--- SUPPLIED RECORDS Enclosed Below ---
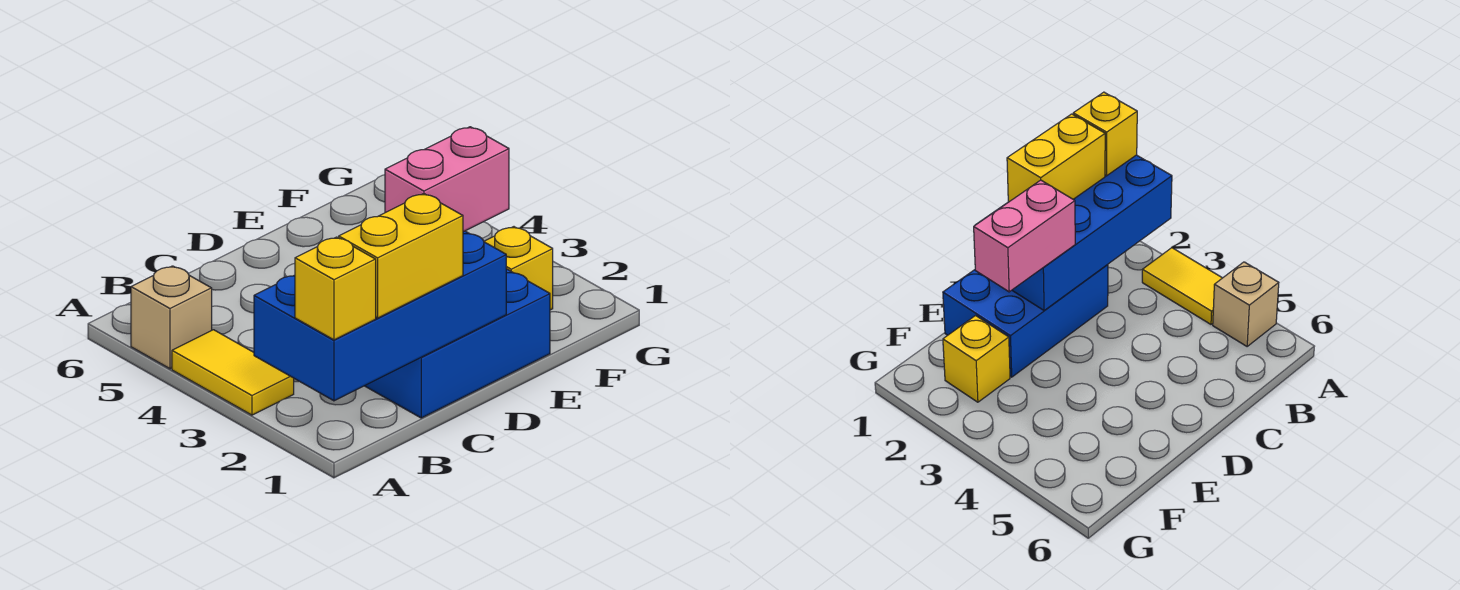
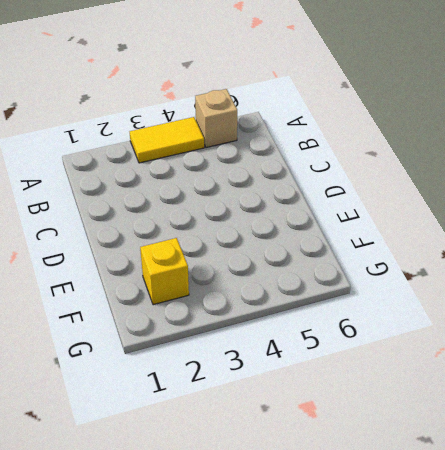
none -> blue brick C1:E2 level 1
none -> blue brick A1:D2 level 2

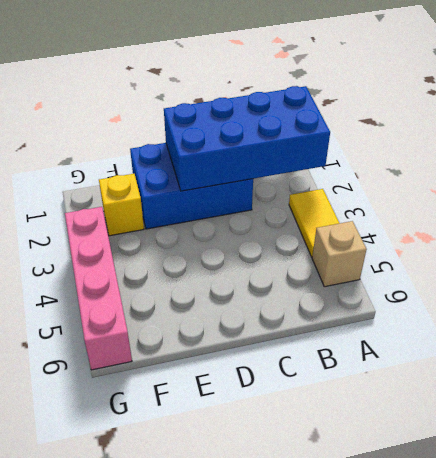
pink brick G3:G6 level 1 -> none
none -> yellow brick A1 level 3
none -> yellow brick B1:C1 level 3

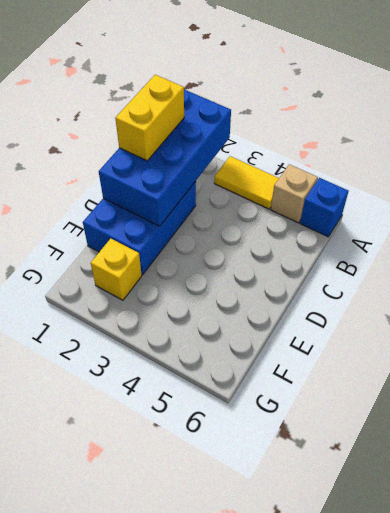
blue brick A6 level 1 -> none
none -> yellow brick A1 level 3
none -> pink brick D2:E2 level 3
--- End of Enclosed SUPPLIED RECORDS ---
> _WHAT TO WORK ON_
Among the lines above, which contain the word "blue"? Copy every one.

> _WORKED SOLUTION_
none -> blue brick C1:E2 level 1
none -> blue brick A1:D2 level 2
blue brick A6 level 1 -> none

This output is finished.